==== RECORDS PROVIDED ====

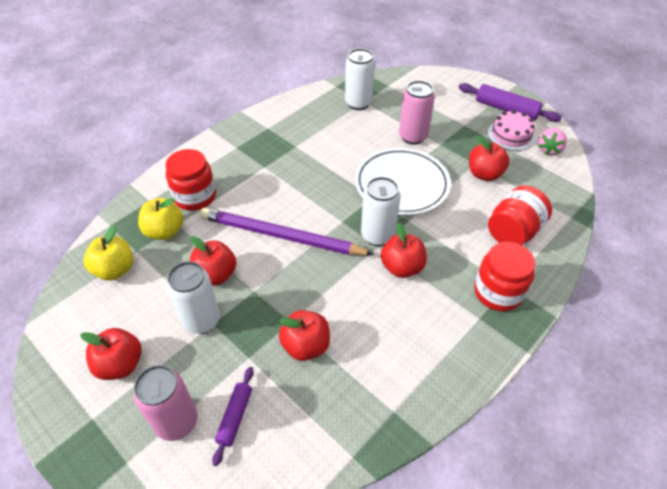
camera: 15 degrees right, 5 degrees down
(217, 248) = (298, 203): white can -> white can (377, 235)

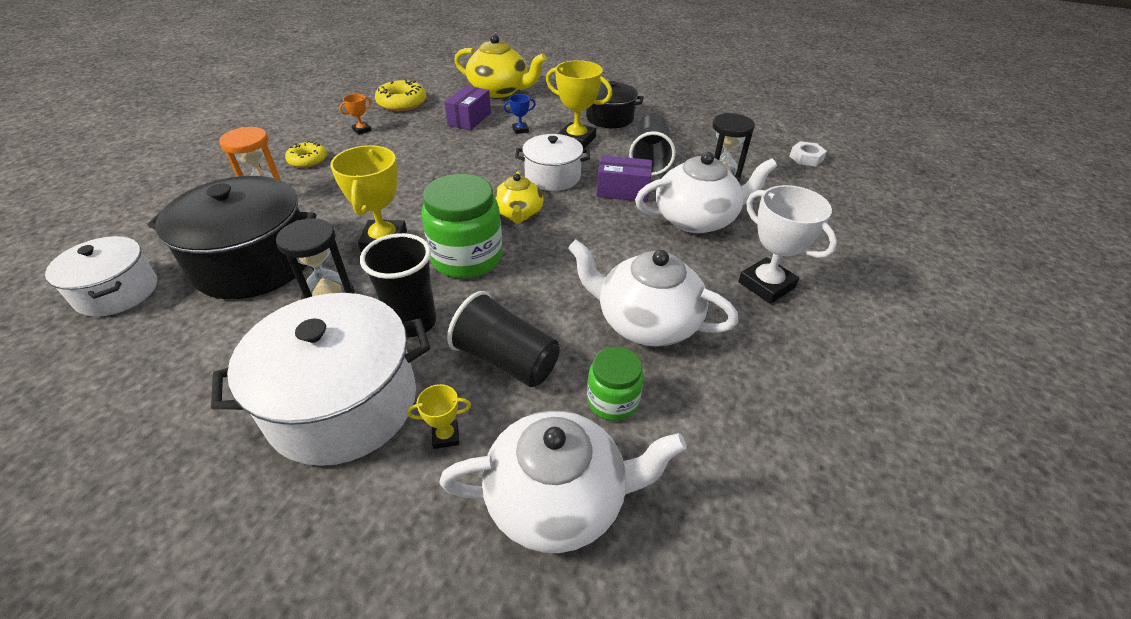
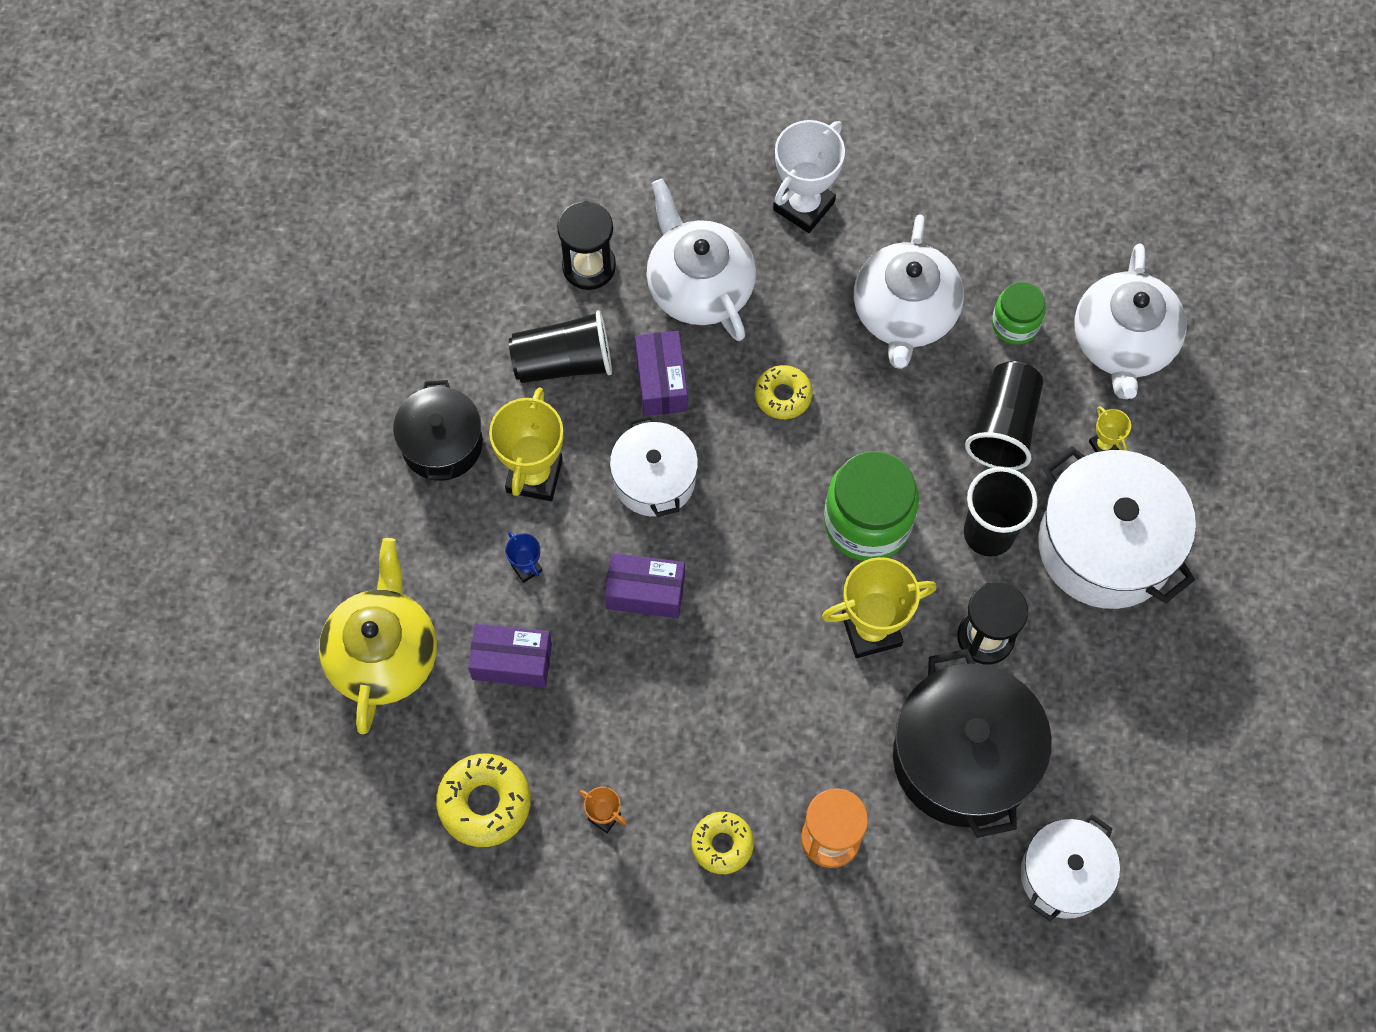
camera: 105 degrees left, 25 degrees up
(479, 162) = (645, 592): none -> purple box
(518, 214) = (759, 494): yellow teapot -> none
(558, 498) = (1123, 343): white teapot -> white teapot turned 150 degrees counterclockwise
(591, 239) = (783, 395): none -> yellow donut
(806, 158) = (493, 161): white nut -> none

====
==== RECORDS PROVIDED ====

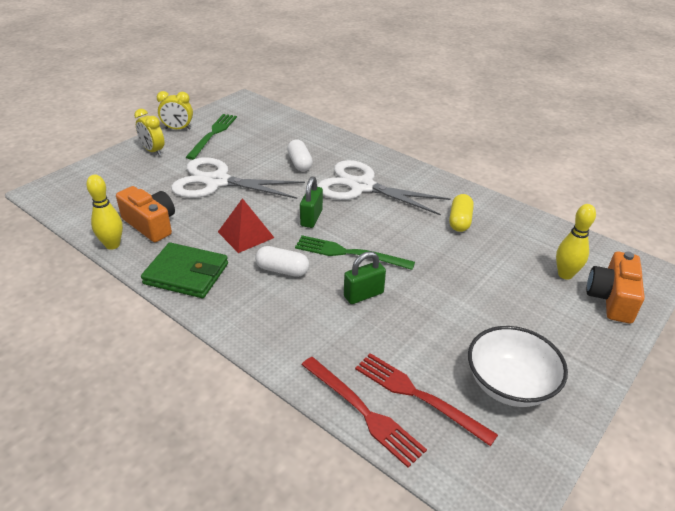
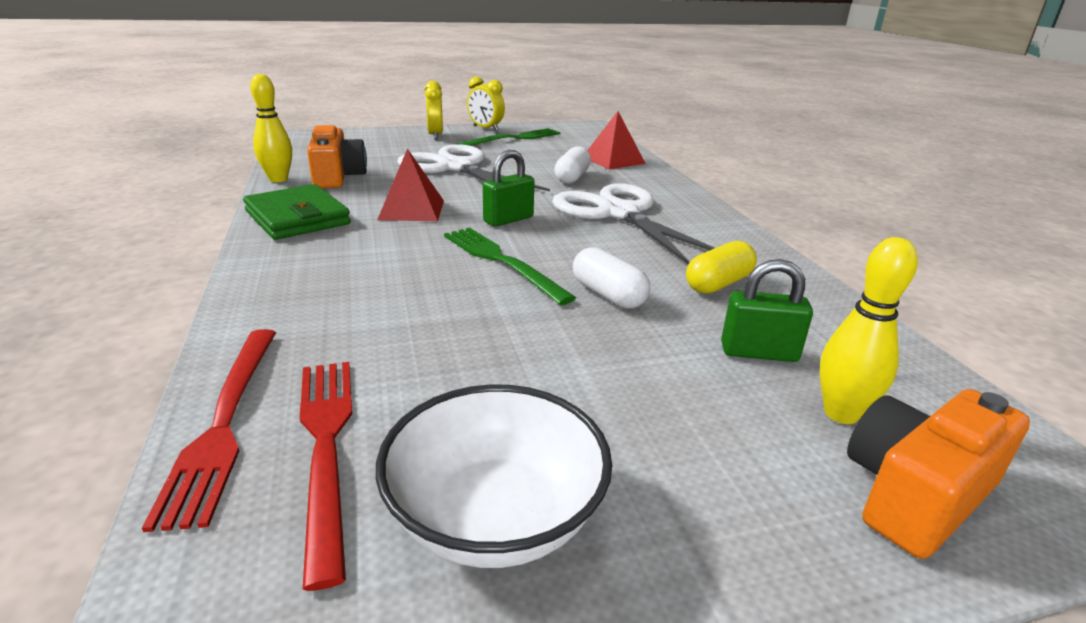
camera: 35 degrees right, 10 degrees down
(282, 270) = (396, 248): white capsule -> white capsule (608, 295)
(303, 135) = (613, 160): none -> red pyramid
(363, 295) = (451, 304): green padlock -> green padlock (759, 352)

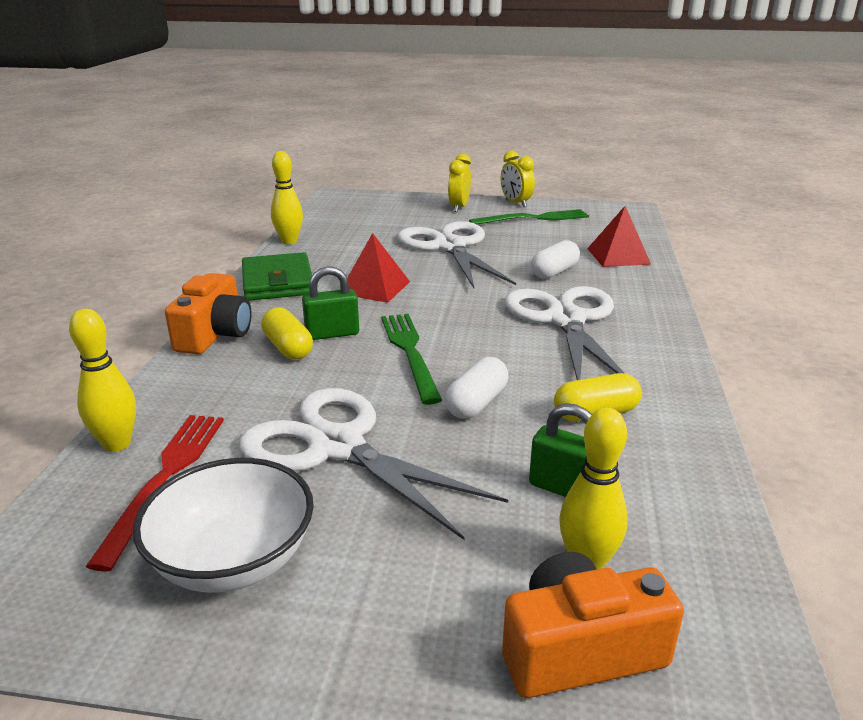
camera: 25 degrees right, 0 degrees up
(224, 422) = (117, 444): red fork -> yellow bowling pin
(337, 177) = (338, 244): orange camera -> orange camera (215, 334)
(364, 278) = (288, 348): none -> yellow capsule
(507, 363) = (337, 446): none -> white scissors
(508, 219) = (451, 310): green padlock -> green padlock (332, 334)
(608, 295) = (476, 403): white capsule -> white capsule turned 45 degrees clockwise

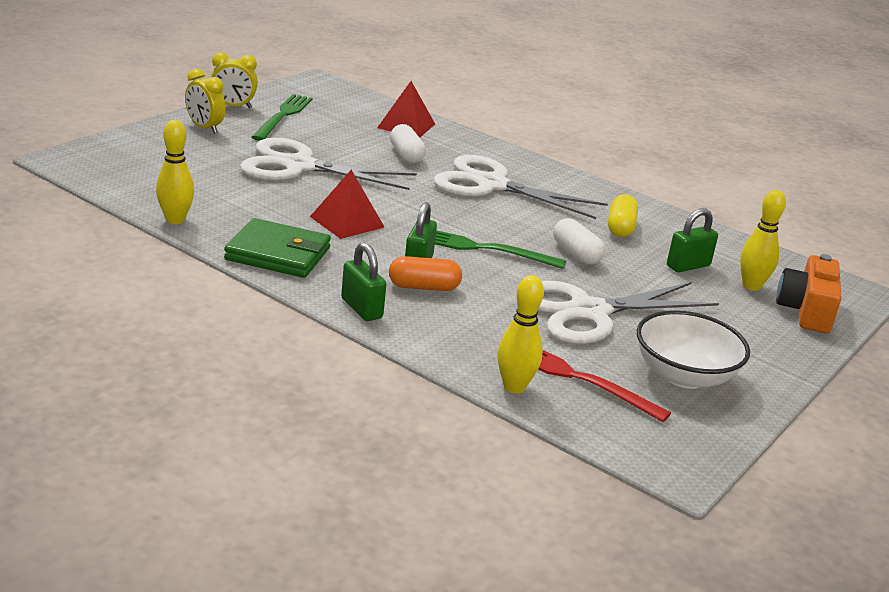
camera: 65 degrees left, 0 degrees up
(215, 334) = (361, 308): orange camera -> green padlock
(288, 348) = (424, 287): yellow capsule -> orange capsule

====

WORK INSTRUCTION: Look above for the line with "(608, 295) = (476, 403): white" and the line with "(288, 348) = (424, 287): yellow". Give again exactly those two lines and all lines between them, pictures excluded.

EXERCISE OUTPUT:
(608, 295) = (476, 403): white capsule -> white capsule turned 45 degrees clockwise

camera: 65 degrees left, 0 degrees up
(215, 334) = (361, 308): orange camera -> green padlock
(288, 348) = (424, 287): yellow capsule -> orange capsule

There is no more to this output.